+++ RECORDED DATA

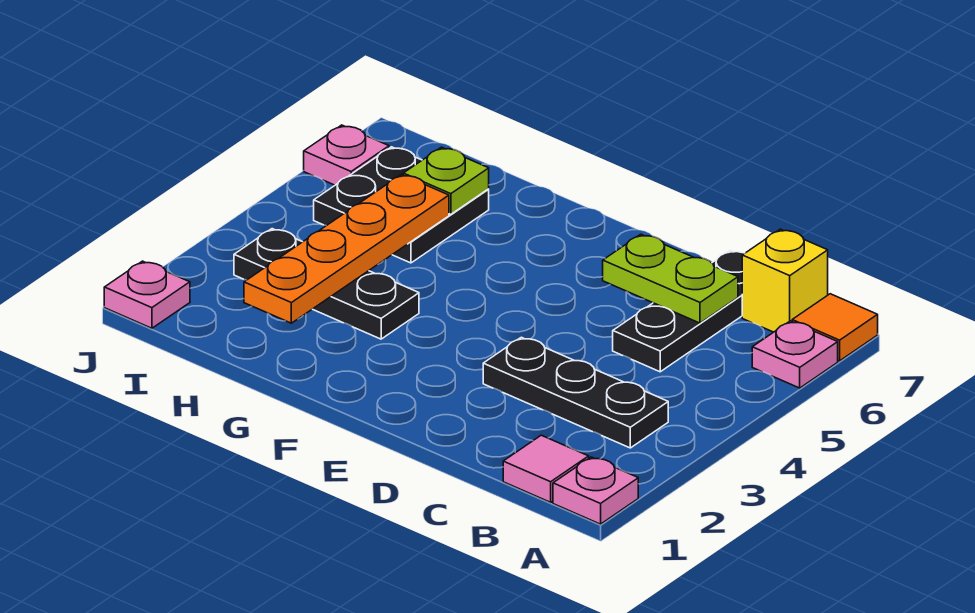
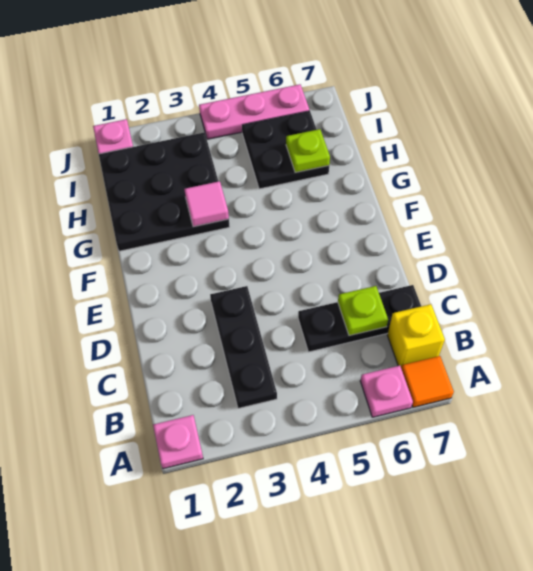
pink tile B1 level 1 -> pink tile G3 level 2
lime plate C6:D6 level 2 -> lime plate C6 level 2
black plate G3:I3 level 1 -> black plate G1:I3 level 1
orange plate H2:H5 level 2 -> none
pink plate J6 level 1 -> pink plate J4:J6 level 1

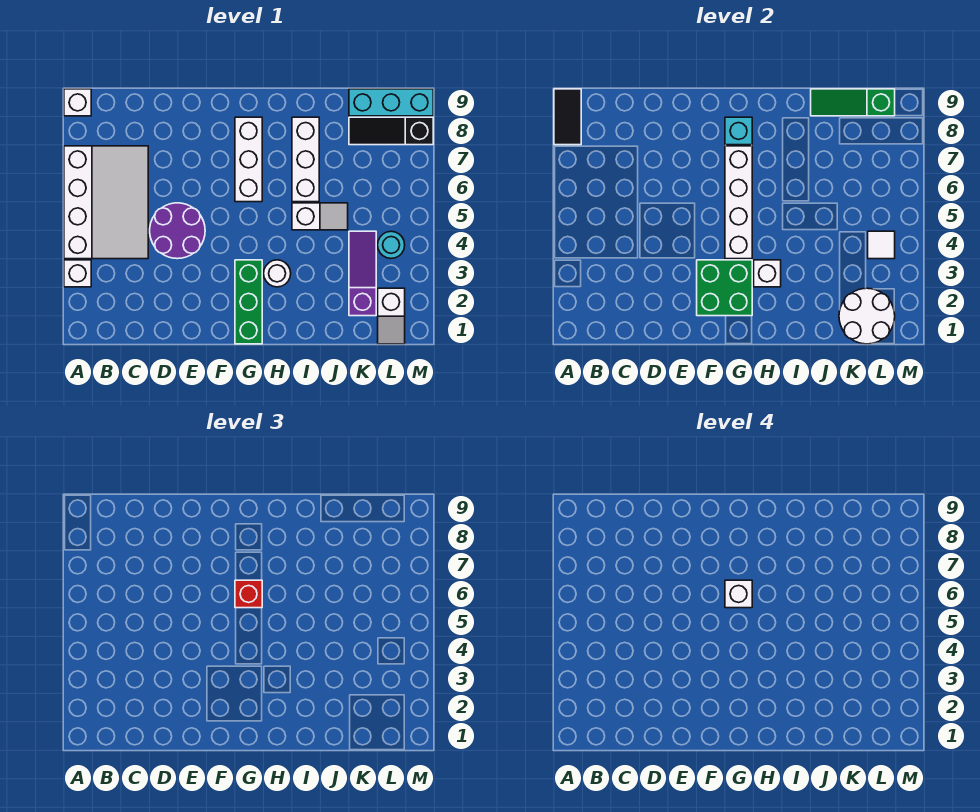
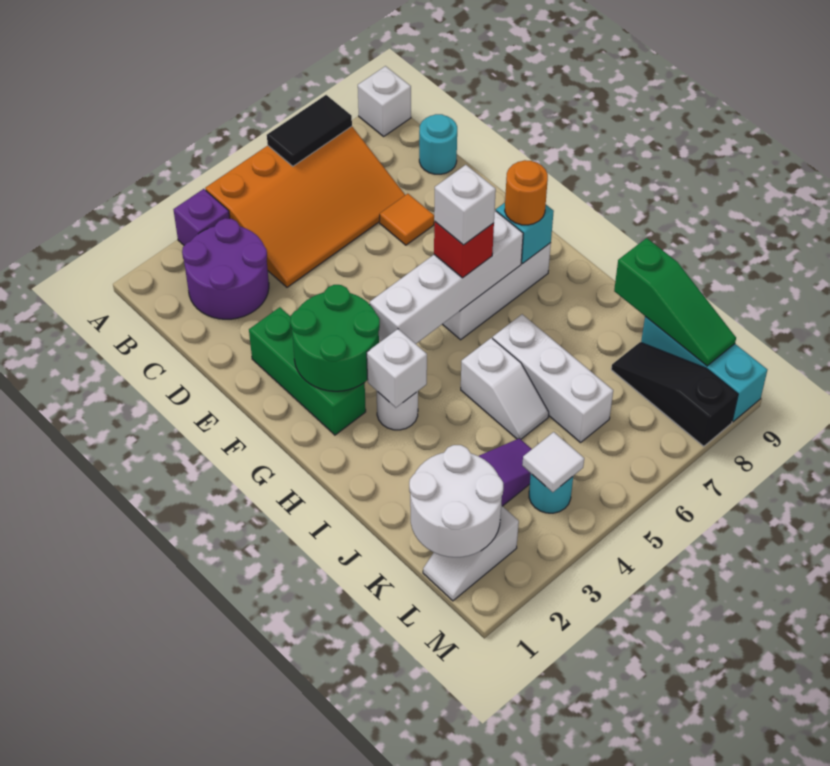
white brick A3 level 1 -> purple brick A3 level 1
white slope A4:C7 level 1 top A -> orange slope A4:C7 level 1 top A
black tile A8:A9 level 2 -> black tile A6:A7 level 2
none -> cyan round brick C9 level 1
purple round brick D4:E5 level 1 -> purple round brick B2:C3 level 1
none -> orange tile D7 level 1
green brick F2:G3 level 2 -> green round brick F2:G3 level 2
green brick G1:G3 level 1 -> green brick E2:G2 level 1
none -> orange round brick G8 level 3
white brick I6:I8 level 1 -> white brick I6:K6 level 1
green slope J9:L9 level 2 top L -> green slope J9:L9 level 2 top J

++++++
+++ RECORDED DATA

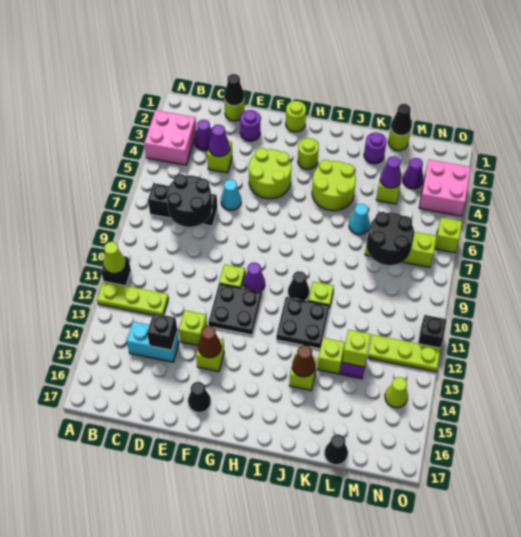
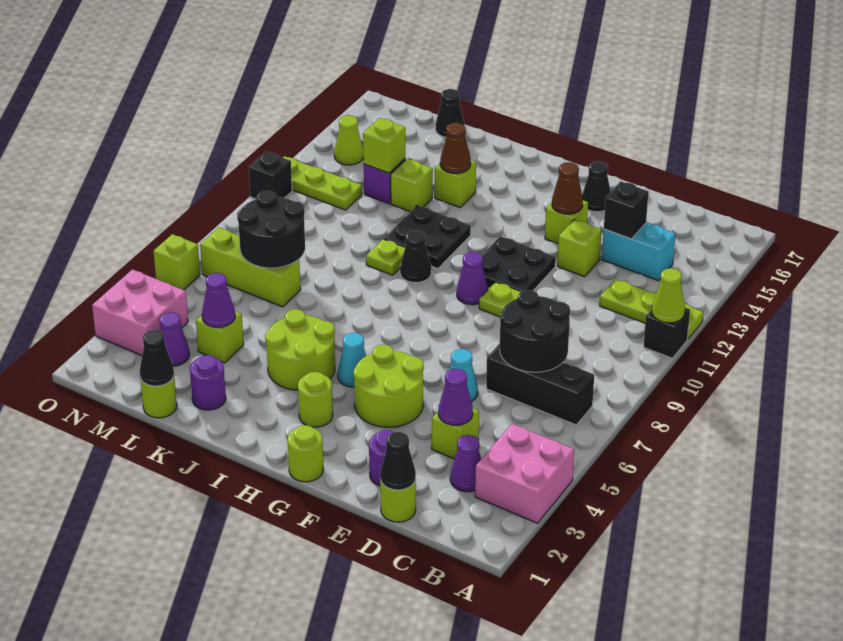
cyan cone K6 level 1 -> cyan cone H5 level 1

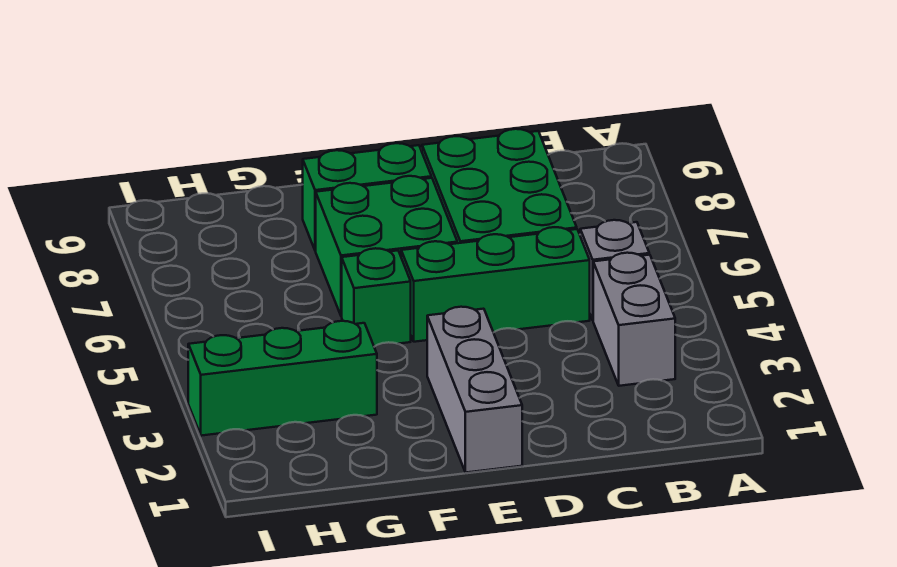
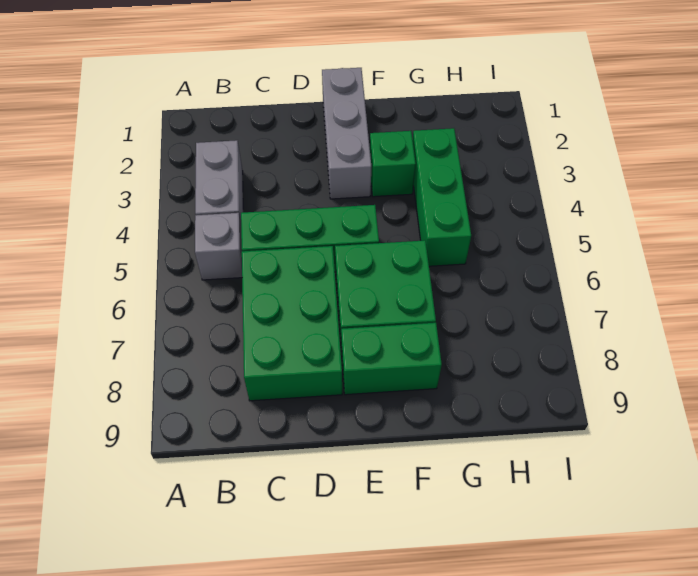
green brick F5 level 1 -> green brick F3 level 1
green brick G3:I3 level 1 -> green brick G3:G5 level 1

++++++
+++ RECORDED DATA

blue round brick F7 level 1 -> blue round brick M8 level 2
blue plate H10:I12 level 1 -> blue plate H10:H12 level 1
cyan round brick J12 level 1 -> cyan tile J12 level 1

++++++

▶ **PROBLEM TO WORK ON**: All lines above from the one containing "black tile A8:A9" to the one containing "green brick F2:G3" must be repeated exactly, both lines included, and no others.

▶ **COMPLETED EXERCISE**:
black tile A8:A9 level 2 -> black tile A6:A7 level 2
none -> cyan round brick C9 level 1
purple round brick D4:E5 level 1 -> purple round brick B2:C3 level 1
none -> orange tile D7 level 1
green brick F2:G3 level 2 -> green round brick F2:G3 level 2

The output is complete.